Required work: Output, with no changes, the span of lines that opens with the line containing "Find anything that" and closes with the last line.

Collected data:
==================================================

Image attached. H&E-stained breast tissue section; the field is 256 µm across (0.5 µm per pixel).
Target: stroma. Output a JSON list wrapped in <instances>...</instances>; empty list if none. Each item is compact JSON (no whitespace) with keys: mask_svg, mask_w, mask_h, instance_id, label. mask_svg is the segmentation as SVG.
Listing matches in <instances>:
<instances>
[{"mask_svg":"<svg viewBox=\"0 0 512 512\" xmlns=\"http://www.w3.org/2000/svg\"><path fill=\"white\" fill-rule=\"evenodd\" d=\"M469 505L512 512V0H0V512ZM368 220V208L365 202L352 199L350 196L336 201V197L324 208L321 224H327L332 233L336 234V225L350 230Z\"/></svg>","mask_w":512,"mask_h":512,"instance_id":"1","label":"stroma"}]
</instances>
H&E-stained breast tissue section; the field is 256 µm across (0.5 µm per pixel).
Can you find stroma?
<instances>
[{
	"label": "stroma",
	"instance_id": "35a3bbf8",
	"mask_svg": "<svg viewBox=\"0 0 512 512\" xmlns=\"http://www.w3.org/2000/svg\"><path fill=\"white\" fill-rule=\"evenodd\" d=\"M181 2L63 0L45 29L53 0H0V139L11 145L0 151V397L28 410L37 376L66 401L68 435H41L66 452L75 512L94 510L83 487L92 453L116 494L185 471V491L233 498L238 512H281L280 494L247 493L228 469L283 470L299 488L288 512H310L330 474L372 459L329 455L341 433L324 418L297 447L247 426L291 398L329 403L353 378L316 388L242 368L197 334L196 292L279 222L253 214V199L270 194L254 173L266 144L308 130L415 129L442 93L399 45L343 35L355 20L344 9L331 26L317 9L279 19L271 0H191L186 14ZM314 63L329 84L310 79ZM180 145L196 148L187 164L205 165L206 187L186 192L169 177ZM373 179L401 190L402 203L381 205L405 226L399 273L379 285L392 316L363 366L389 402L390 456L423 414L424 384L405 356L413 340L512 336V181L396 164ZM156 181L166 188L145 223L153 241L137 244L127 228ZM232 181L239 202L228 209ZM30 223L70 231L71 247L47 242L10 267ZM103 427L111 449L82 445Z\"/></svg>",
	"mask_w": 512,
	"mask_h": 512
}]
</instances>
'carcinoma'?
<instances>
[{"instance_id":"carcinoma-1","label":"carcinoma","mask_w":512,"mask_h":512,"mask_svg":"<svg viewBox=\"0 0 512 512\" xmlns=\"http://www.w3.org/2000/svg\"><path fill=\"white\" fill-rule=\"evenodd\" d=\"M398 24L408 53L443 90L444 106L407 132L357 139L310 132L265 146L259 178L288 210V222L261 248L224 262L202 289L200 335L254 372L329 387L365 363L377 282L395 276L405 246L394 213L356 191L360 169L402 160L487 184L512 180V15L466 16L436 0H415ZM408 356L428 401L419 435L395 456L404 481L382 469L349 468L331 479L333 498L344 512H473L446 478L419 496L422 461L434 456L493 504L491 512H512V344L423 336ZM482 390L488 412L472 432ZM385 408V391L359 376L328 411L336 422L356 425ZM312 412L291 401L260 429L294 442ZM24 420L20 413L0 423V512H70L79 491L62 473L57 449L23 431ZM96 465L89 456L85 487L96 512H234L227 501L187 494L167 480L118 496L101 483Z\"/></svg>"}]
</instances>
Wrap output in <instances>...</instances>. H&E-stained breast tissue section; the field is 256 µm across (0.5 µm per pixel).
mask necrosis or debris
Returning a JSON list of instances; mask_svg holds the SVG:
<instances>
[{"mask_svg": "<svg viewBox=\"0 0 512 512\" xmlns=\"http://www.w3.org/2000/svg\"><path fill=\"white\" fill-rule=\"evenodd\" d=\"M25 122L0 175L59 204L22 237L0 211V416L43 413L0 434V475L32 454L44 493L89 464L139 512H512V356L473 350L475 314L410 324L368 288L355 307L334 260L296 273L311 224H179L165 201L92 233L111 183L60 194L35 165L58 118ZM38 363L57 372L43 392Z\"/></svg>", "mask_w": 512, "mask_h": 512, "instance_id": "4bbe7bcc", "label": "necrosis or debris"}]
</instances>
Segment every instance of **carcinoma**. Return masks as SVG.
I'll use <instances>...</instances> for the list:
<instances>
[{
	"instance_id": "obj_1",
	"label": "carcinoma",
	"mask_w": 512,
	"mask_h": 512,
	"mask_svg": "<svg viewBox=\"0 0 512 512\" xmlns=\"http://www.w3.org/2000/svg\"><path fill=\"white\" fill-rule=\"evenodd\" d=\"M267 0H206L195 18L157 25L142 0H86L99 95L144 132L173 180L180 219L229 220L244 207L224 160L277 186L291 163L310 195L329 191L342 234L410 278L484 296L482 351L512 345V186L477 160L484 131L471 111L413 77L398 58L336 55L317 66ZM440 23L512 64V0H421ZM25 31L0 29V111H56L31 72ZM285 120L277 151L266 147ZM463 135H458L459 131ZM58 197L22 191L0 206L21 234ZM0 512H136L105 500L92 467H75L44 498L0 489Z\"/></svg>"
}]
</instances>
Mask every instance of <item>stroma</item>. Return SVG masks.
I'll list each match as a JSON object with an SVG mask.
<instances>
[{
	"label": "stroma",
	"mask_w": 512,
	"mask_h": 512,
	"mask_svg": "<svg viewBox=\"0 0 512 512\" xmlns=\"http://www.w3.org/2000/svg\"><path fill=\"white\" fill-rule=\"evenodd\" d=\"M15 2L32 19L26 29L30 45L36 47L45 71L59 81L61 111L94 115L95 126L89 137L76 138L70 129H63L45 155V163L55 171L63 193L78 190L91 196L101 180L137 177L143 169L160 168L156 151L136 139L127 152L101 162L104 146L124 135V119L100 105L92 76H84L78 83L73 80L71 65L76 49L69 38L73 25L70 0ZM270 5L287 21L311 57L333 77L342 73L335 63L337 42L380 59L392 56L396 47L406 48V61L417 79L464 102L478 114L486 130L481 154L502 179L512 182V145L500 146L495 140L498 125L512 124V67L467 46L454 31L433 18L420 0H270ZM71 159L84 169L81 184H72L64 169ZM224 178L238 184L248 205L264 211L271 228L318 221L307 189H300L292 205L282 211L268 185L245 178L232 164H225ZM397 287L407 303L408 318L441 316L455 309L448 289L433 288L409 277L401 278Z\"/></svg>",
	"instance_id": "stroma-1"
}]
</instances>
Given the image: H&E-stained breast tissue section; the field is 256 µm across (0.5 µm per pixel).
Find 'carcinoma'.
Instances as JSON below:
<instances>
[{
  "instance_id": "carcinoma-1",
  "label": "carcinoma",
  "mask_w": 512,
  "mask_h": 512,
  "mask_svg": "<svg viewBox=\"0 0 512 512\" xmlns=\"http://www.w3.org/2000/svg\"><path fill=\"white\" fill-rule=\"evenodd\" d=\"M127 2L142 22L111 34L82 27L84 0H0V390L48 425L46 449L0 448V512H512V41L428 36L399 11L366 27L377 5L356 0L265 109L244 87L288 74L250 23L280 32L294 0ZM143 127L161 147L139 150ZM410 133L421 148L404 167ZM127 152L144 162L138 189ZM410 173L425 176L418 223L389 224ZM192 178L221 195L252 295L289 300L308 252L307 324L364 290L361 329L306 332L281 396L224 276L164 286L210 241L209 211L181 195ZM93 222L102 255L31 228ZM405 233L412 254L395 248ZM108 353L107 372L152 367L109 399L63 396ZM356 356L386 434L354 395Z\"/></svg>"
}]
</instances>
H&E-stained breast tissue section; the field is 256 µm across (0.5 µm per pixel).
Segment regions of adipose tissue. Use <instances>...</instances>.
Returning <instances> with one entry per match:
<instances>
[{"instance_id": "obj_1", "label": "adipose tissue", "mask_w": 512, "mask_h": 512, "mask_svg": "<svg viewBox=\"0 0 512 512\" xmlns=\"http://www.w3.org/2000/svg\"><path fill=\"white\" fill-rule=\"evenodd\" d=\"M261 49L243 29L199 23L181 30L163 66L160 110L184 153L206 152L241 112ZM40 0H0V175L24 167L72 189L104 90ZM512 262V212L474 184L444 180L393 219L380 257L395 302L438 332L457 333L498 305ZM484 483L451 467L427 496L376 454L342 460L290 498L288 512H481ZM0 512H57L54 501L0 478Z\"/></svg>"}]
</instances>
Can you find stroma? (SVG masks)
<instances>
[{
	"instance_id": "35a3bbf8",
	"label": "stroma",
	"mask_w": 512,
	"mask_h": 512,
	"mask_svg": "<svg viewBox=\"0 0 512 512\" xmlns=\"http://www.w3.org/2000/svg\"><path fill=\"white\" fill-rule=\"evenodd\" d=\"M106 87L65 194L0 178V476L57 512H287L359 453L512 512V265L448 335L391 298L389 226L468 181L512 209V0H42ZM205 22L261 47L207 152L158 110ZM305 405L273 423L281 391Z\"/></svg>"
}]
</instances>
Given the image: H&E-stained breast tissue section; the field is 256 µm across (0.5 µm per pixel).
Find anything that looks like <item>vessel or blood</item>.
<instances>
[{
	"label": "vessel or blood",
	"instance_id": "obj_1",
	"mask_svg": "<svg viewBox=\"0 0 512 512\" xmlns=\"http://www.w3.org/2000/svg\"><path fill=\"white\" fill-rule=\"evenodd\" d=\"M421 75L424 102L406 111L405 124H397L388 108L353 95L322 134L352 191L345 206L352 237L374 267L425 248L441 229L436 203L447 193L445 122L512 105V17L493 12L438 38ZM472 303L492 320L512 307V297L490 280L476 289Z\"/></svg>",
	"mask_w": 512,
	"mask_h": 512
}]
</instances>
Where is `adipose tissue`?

==================================================

Written solution:
Find anything that looks like <item>vessel or blood</item>.
<instances>
[{
	"label": "vessel or blood",
	"instance_id": "obj_1",
	"mask_svg": "<svg viewBox=\"0 0 512 512\" xmlns=\"http://www.w3.org/2000/svg\"><path fill=\"white\" fill-rule=\"evenodd\" d=\"M421 75L424 102L406 111L405 124H397L388 108L353 95L322 134L352 191L345 206L352 237L374 267L425 248L441 229L436 203L447 193L445 122L512 105V17L493 12L438 38ZM472 303L492 320L512 307V297L490 280L476 289Z\"/></svg>",
	"mask_w": 512,
	"mask_h": 512
}]
</instances>
Where is `adipose tissue`?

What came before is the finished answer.